Task prompt -> Print every line of the listing below, starting with the line that holds "R3: 2.2k (0V, RESET) -> 56k (0V, RESET)" and going on through the line that holds "R6: none -> 120 (0V, RESET)", both included, and print nothing else.

Dataset records ->
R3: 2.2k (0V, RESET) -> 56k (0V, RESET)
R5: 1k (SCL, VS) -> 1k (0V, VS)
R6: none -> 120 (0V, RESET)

==

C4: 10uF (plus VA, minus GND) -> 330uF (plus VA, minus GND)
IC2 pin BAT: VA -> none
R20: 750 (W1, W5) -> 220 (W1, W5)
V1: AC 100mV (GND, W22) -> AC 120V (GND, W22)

Result of the exercise ->
R3: 2.2k (0V, RESET) -> 56k (0V, RESET)
R5: 1k (SCL, VS) -> 1k (0V, VS)
R6: none -> 120 (0V, RESET)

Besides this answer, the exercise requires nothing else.